WHAT YOU HAVE TO DO |
If pictures are present, leave them out, and copy the data word for word.

RECORDS FOR THE TASK |
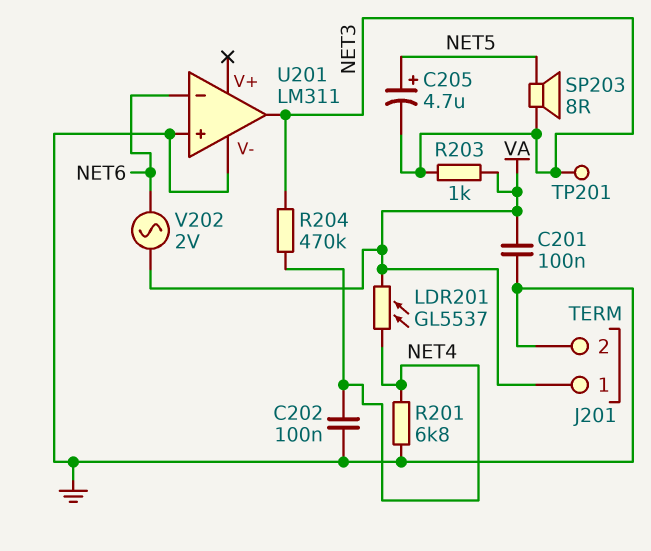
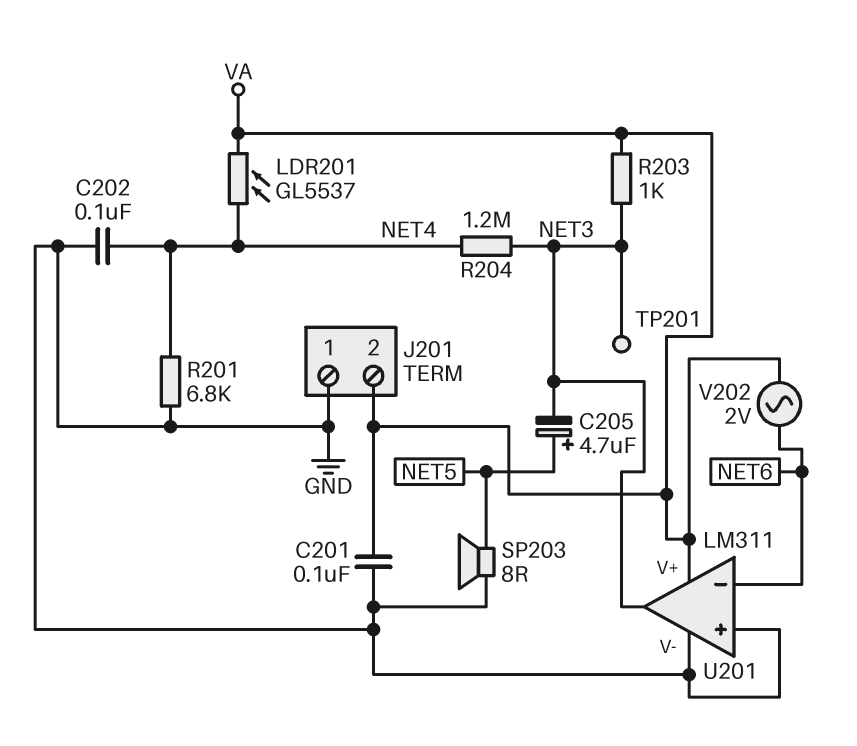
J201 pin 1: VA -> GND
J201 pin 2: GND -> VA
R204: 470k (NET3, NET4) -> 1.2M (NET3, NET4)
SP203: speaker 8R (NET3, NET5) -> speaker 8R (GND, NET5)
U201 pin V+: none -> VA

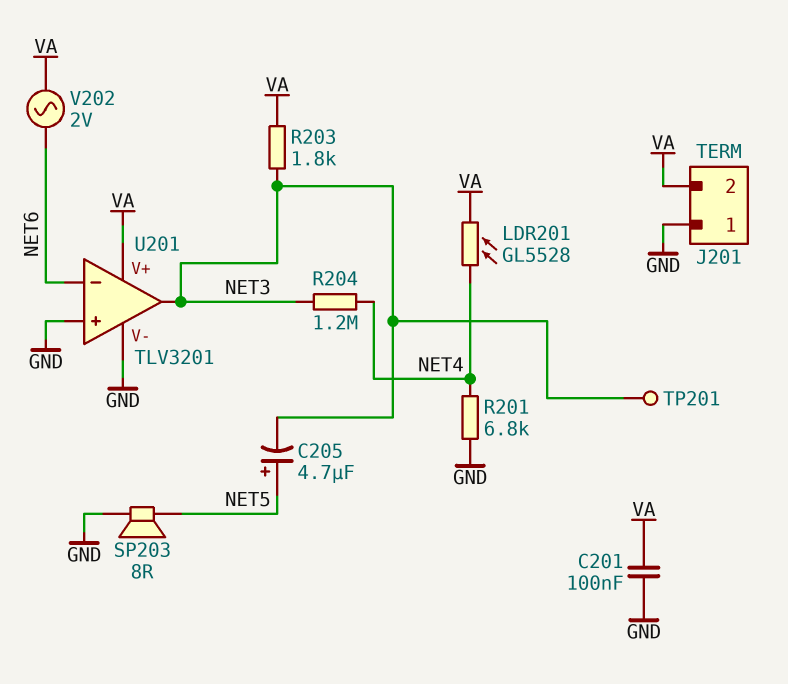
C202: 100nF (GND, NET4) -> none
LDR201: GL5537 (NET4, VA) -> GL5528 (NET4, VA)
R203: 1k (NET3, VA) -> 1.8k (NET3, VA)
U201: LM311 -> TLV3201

YOUR SOLUTION |
J201 pin 1: VA -> GND
J201 pin 2: GND -> VA
R204: 470k (NET3, NET4) -> 1.2M (NET3, NET4)
SP203: speaker 8R (NET3, NET5) -> speaker 8R (GND, NET5)
U201 pin V+: none -> VA

C202: 100nF (GND, NET4) -> none
LDR201: GL5537 (NET4, VA) -> GL5528 (NET4, VA)
R203: 1k (NET3, VA) -> 1.8k (NET3, VA)
U201: LM311 -> TLV3201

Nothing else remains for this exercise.